Prompt
For the string "degrees", count the lines in the records below that contain it. Answer with that number alone.

-- Available records follows --

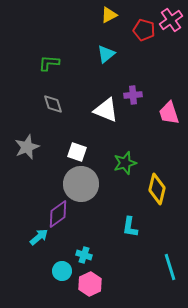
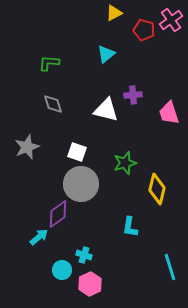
yellow triangle: moved 5 px right, 2 px up
white triangle: rotated 8 degrees counterclockwise
cyan circle: moved 1 px up
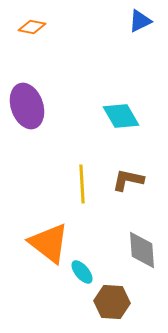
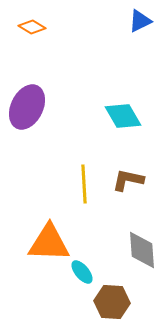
orange diamond: rotated 20 degrees clockwise
purple ellipse: moved 1 px down; rotated 45 degrees clockwise
cyan diamond: moved 2 px right
yellow line: moved 2 px right
orange triangle: rotated 36 degrees counterclockwise
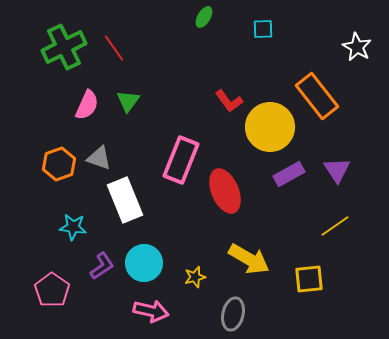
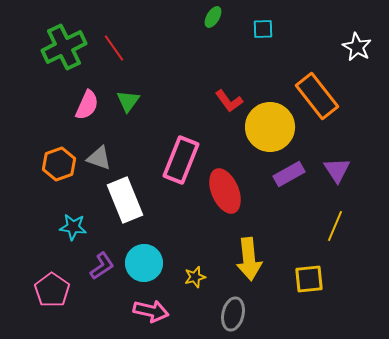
green ellipse: moved 9 px right
yellow line: rotated 32 degrees counterclockwise
yellow arrow: rotated 54 degrees clockwise
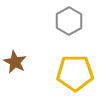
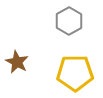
brown star: moved 2 px right
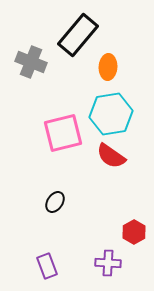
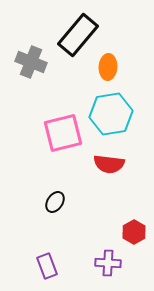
red semicircle: moved 2 px left, 8 px down; rotated 28 degrees counterclockwise
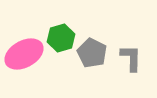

-- Available records concluded --

Answer to this exercise
7